*** Opening of Exercise input ***

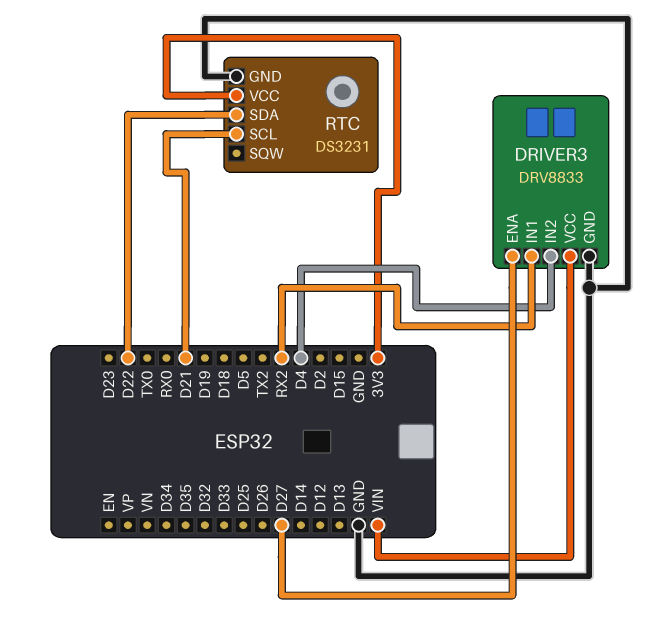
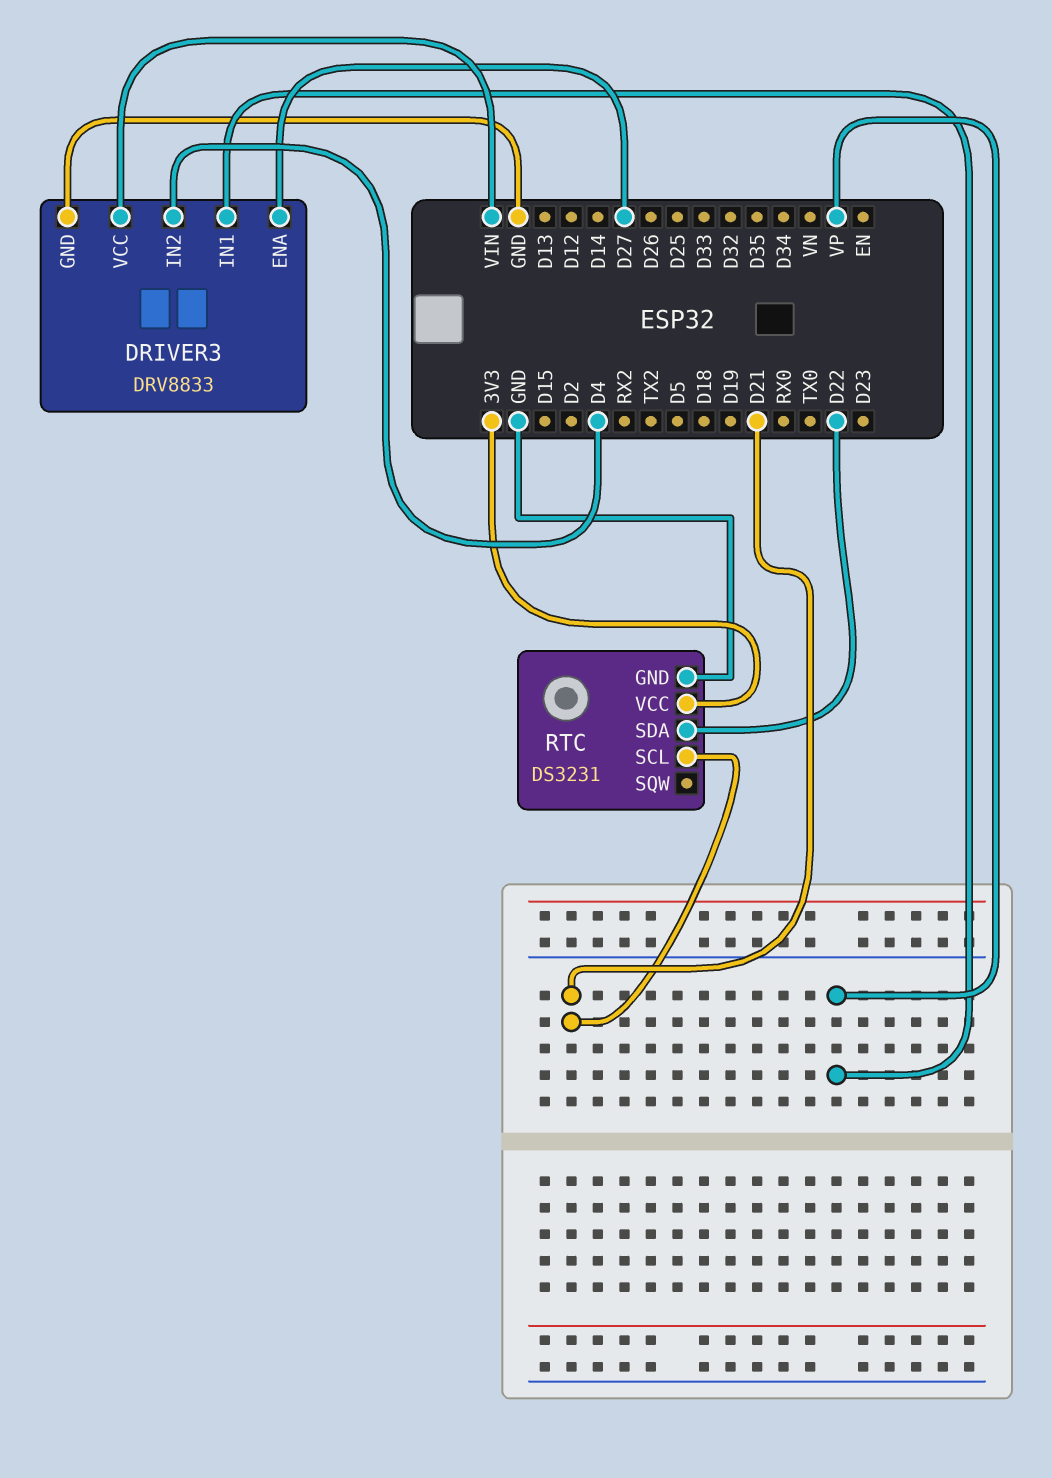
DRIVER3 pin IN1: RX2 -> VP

*** Close of Exercise input ***
*** Opening of Exercise input ***

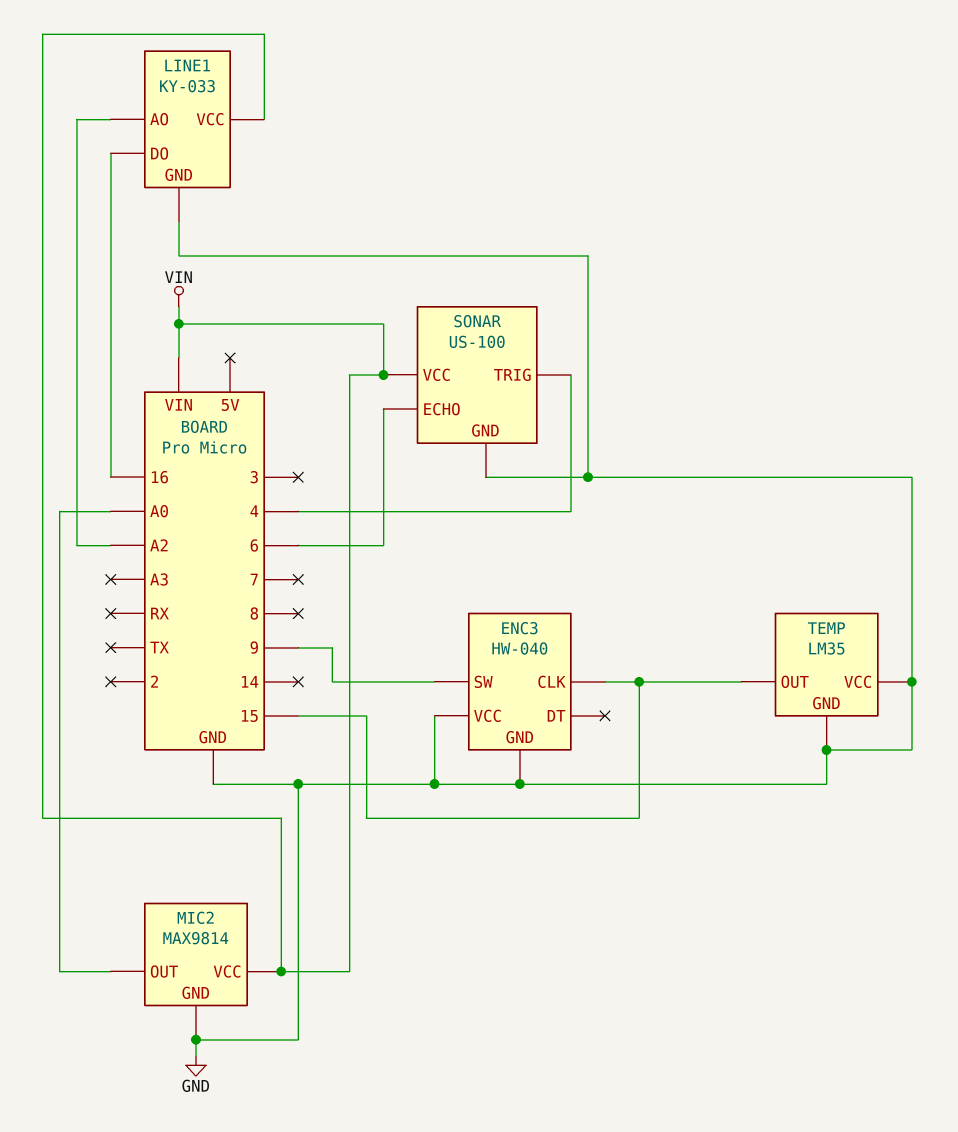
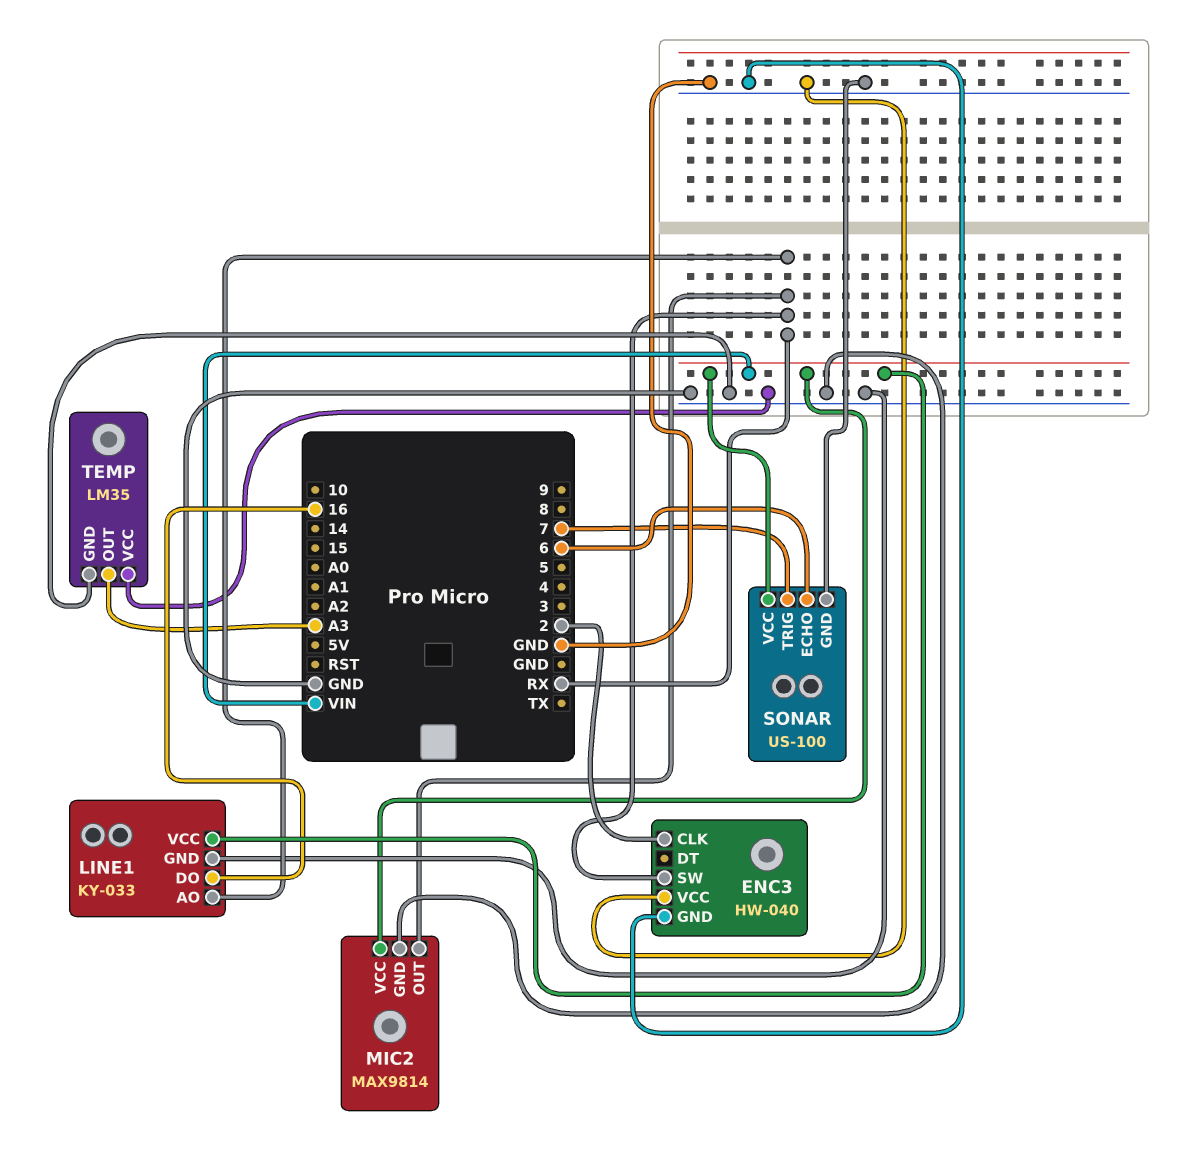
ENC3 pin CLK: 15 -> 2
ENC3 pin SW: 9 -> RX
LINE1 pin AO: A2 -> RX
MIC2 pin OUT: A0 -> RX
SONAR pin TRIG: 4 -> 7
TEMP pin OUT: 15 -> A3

*** Close of Exercise input ***

**What you will do**
Could you write out, exactly as they stand, only the lines above that begin at the line with "ENC3 pin CLK: 15 -> 2" and stop after the line with "TEMP pin OUT: 15 -> A3"?

**Answer below**
ENC3 pin CLK: 15 -> 2
ENC3 pin SW: 9 -> RX
LINE1 pin AO: A2 -> RX
MIC2 pin OUT: A0 -> RX
SONAR pin TRIG: 4 -> 7
TEMP pin OUT: 15 -> A3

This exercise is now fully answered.